**What the task requires:** Show each line of the data below in which "glue" occurs.

**Given records:**
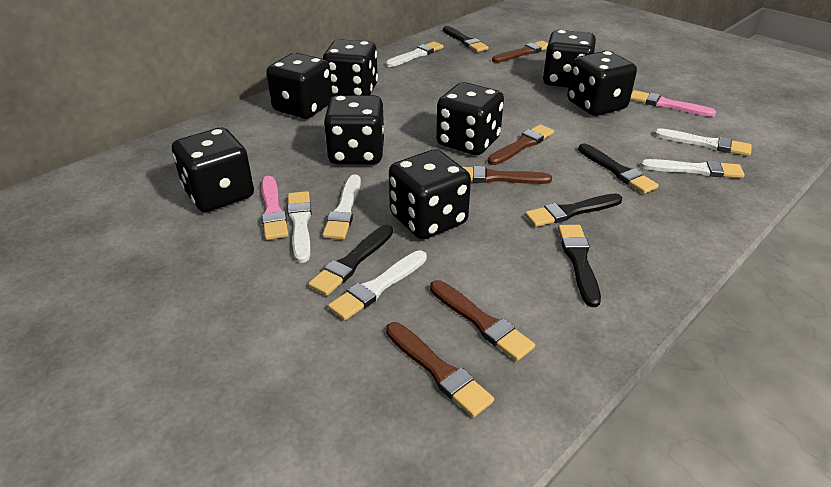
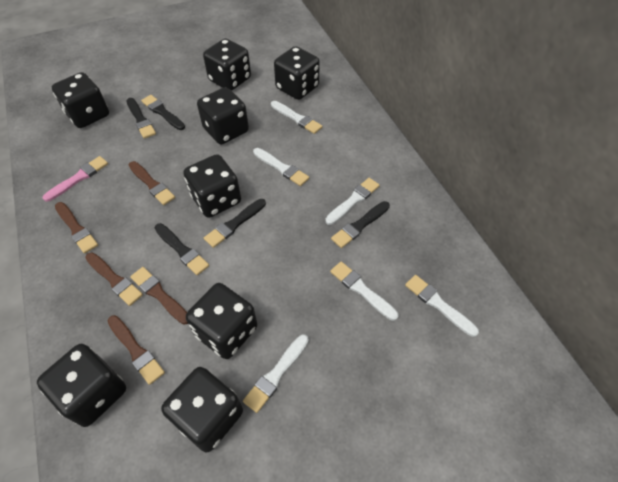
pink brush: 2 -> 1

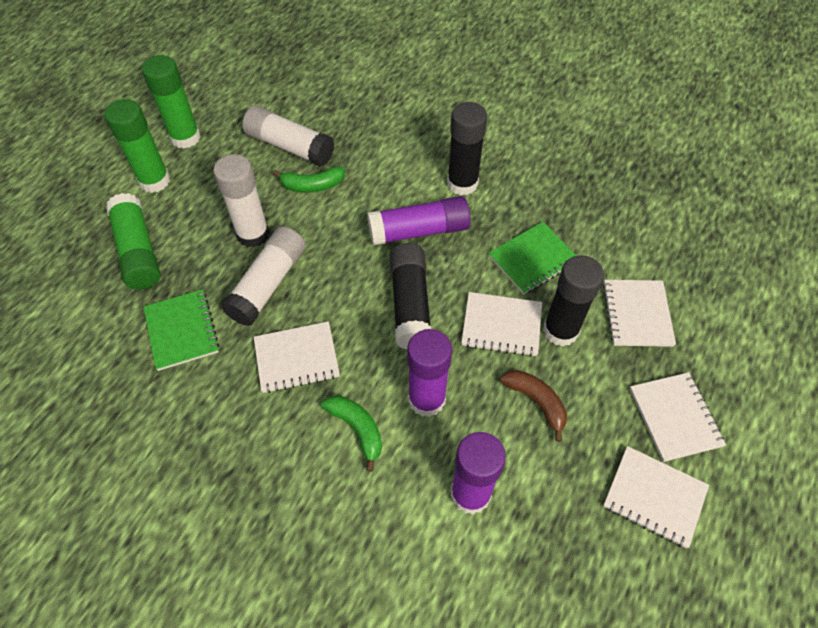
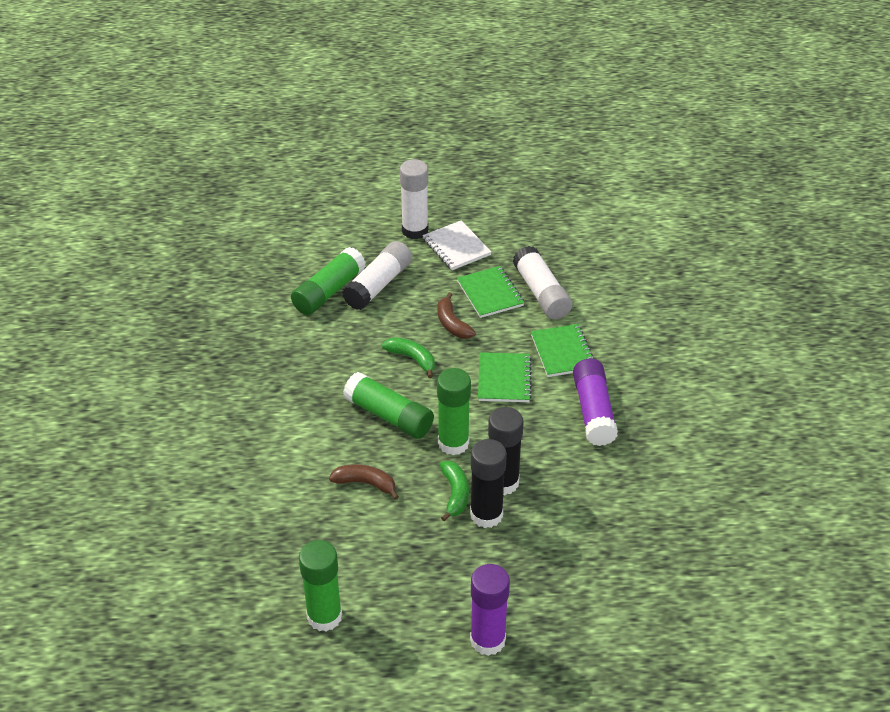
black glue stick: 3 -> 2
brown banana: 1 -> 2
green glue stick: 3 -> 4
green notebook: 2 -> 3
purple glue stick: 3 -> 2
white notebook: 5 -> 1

--

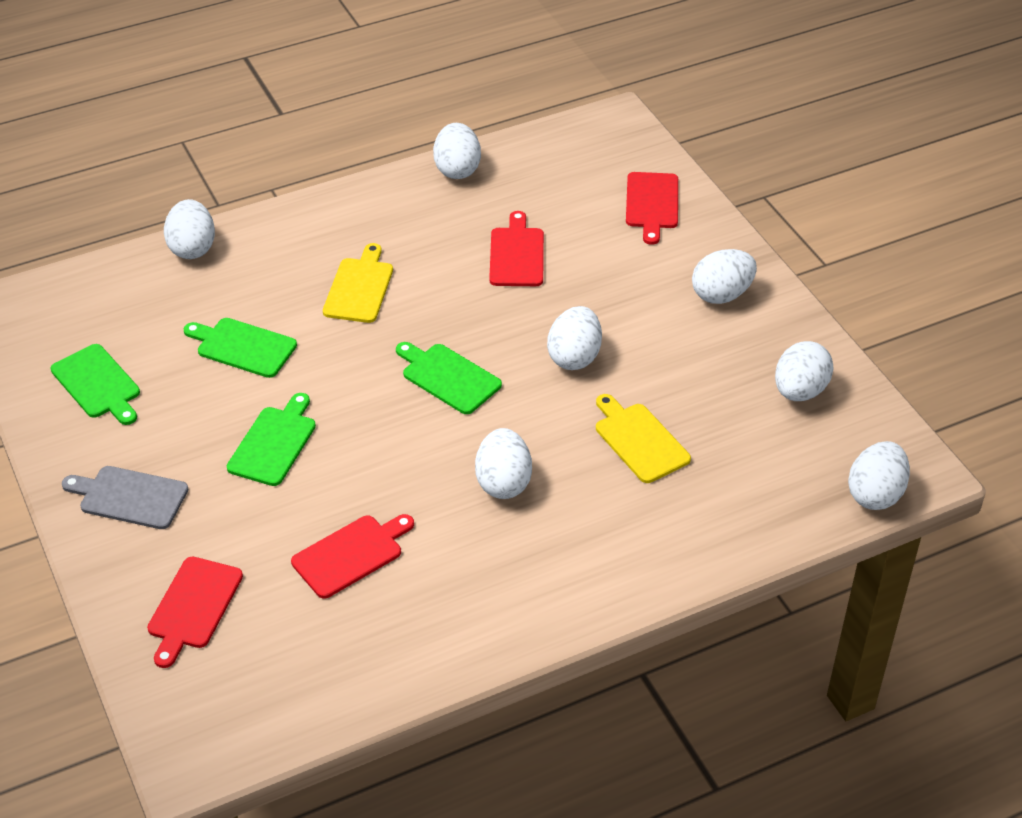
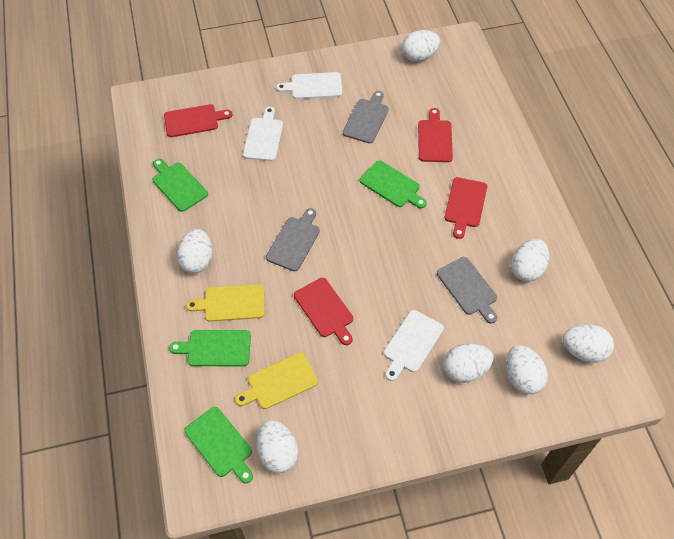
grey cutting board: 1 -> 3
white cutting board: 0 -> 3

...

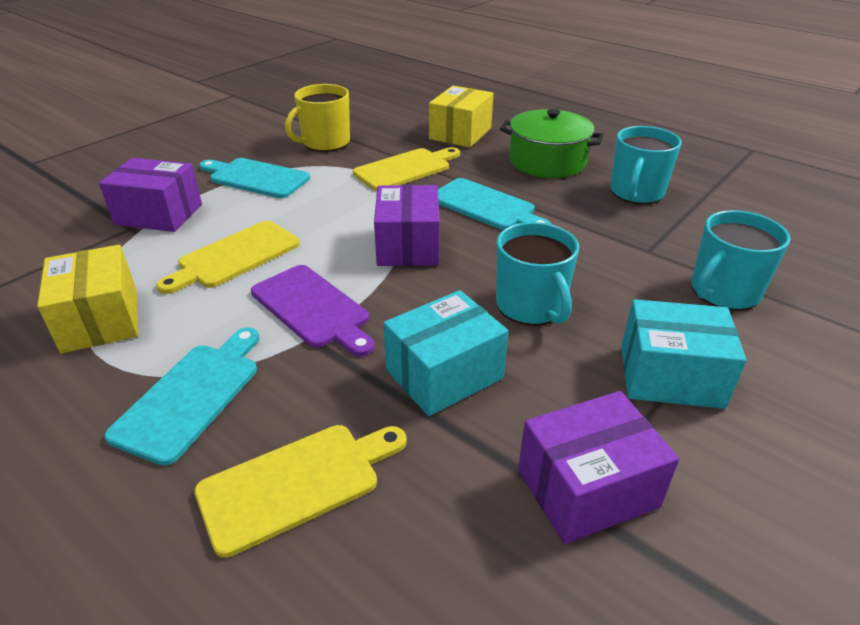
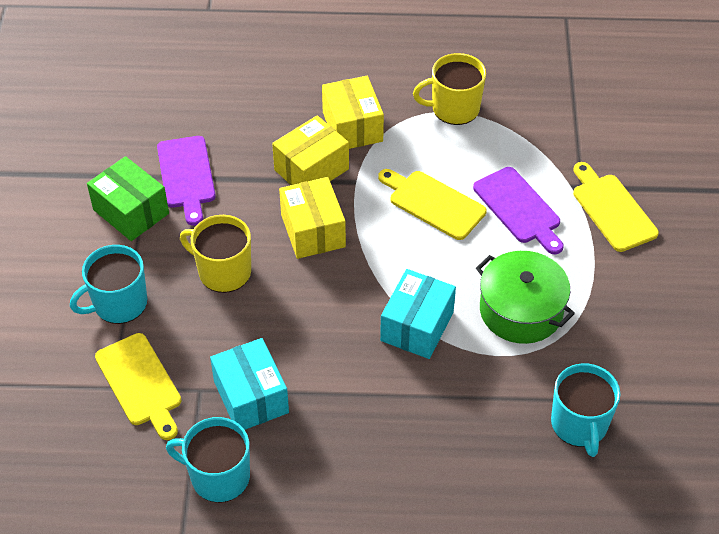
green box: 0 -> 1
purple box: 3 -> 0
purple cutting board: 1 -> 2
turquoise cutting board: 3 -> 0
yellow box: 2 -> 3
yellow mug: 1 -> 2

**Task solution:**
black glue stick: 3 -> 2
green glue stick: 3 -> 4
purple glue stick: 3 -> 2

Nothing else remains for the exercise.